** Records to process follows **

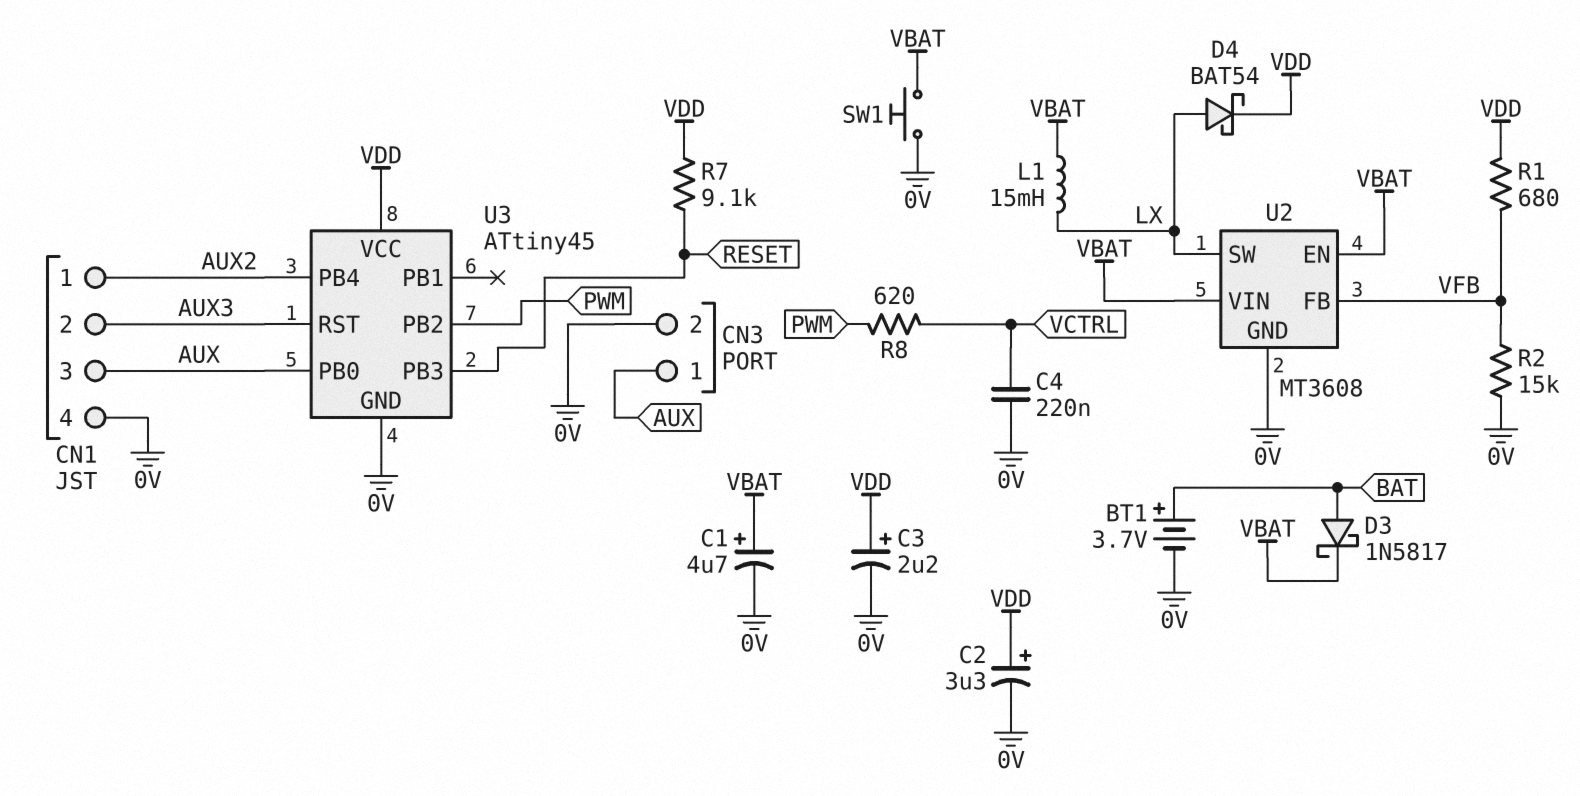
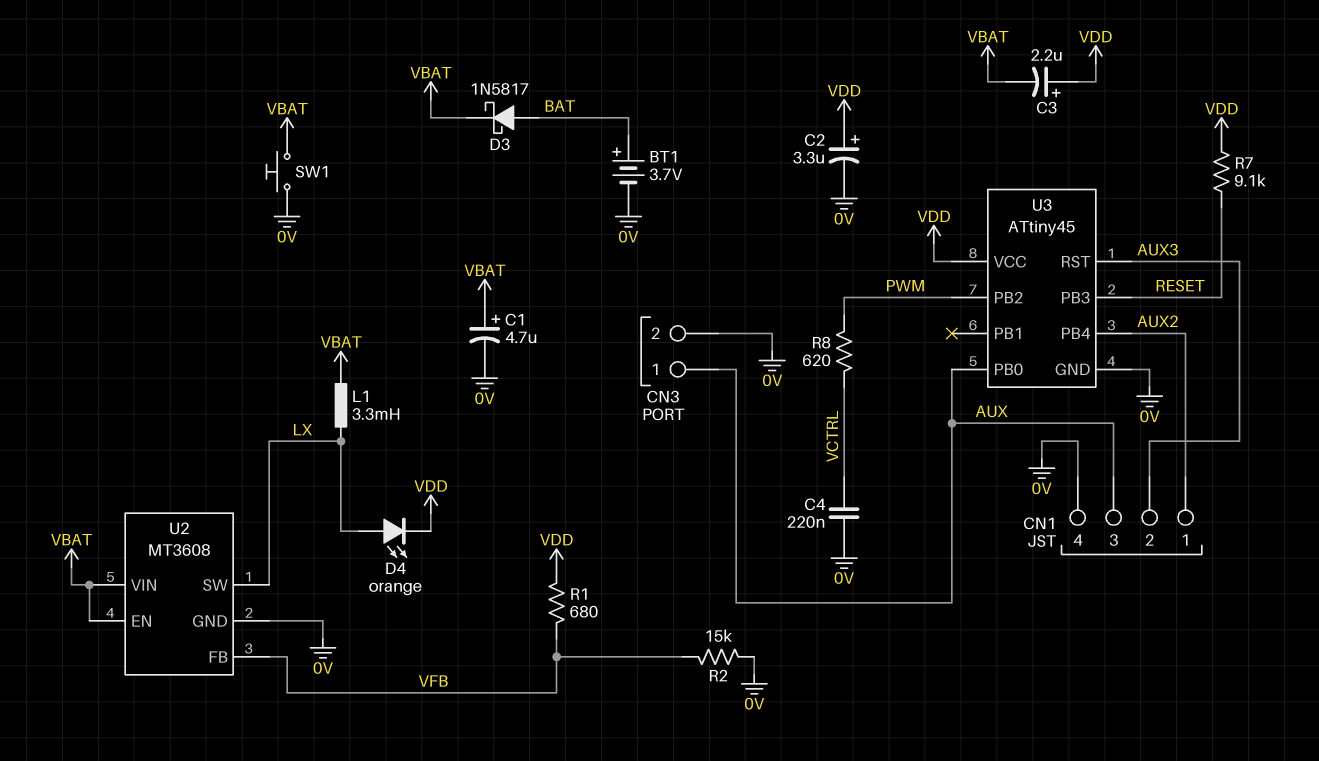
C3: 2.2uF (plus VDD, minus 0V) -> 2.2uF (plus VDD, minus VBAT)
D4: schottky BAT54 (A LX, K VDD) -> LED orange (A LX, K VDD)
L1: 15mH (LX, VBAT) -> 3.3mH (LX, VBAT)

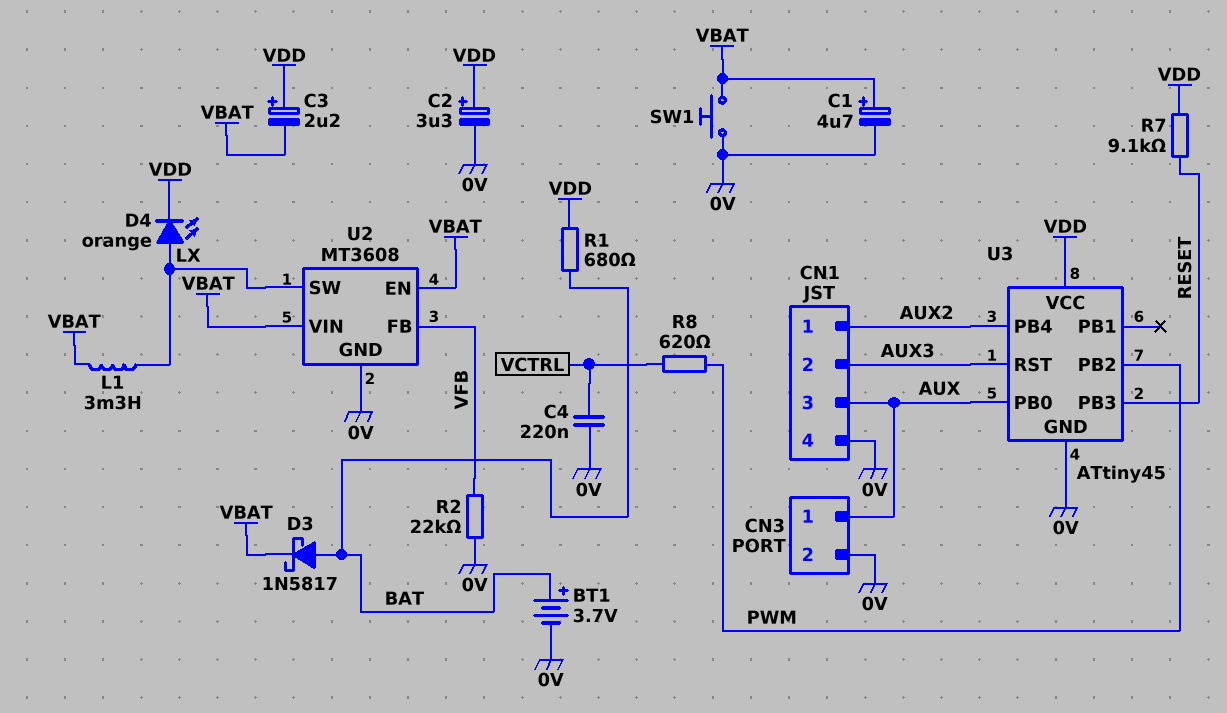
R1: 680 (VDD, VFB) -> 680 (BAT, VDD)
R2: 15k (0V, VFB) -> 22k (0V, VFB)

** End of Records to process **

§ Problem
State how many lines in the listing above contain "VBAT". Offer nothing besides that number.

§ Completed exercise
2